What the exercise asks | Find the line that contains "swapped,cuaderno [gris],[629 199"; then retype it and each line after it, exactly, through the final line of the data below.

Exercise data |
Content starts

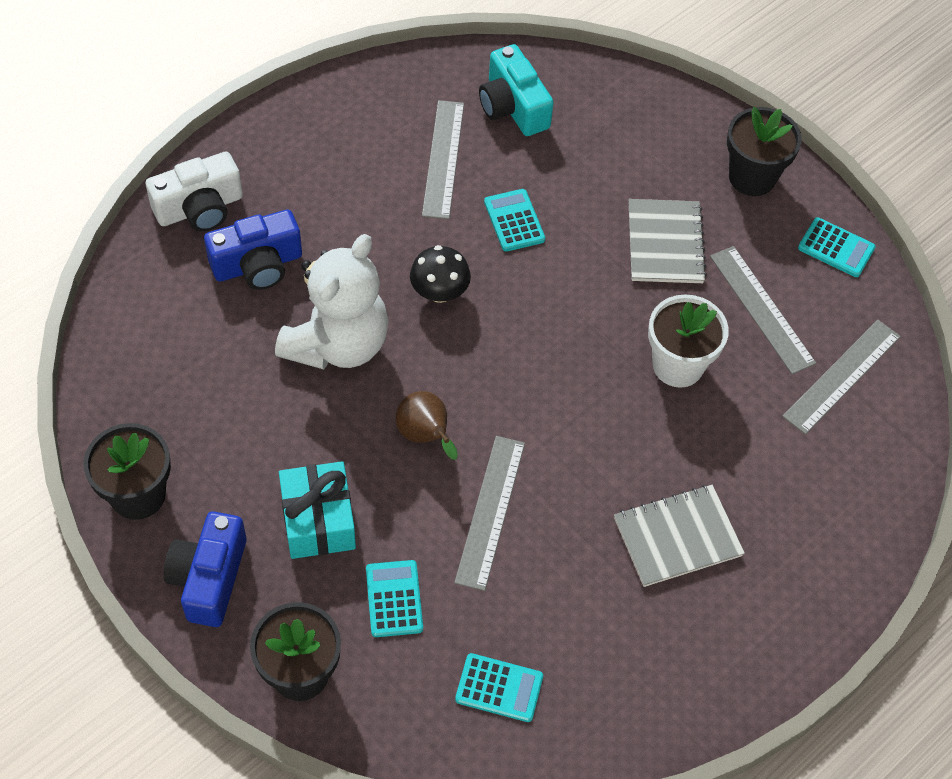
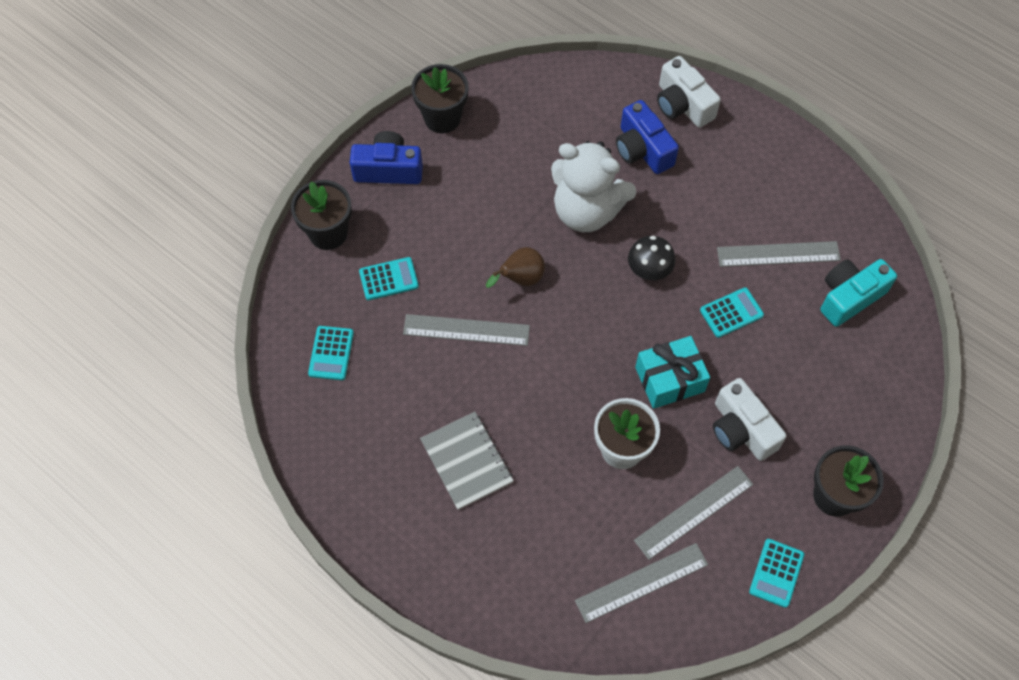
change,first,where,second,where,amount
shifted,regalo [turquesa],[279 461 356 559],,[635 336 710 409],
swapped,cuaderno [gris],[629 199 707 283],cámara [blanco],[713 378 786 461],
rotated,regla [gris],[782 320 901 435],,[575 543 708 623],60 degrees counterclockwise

Content ends

Answer to the exercise |
swapped,cuaderno [gris],[629 199 707 283],cámara [blanco],[713 378 786 461],
rotated,regla [gris],[782 320 901 435],,[575 543 708 623],60 degrees counterclockwise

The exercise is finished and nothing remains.